• [What to produce]: Lines with the word "triangle" in them must be copied from the records below.

• [Working data]:
|---|
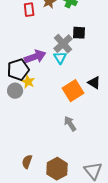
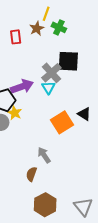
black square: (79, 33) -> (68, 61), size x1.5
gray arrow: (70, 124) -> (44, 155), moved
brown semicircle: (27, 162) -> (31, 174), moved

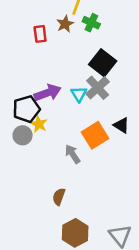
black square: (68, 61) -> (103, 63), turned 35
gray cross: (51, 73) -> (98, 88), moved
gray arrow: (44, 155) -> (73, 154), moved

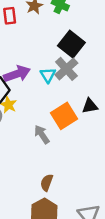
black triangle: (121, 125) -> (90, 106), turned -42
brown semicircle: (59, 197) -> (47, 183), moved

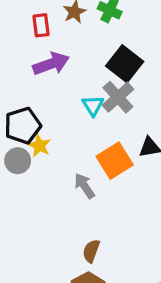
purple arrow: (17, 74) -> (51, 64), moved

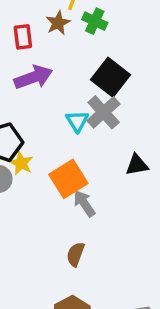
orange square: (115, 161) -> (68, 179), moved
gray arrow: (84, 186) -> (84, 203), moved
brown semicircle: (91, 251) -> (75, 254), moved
|---|
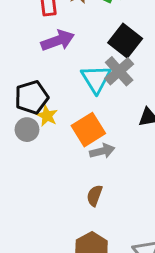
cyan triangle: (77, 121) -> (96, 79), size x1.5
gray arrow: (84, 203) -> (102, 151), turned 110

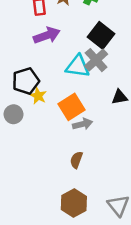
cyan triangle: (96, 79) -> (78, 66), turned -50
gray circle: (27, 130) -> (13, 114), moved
|---|
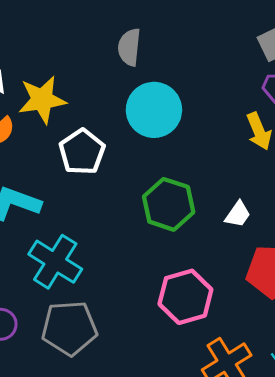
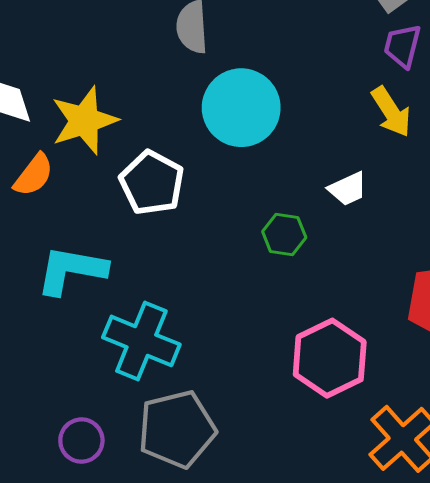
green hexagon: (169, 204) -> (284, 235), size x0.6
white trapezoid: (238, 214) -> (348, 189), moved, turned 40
|---|
• [Written solution]:
black triangle: (121, 125) -> (90, 106), turned -42
cyan triangle: (77, 121) -> (96, 79), size x1.5
cyan triangle: (96, 79) -> (78, 66), turned -50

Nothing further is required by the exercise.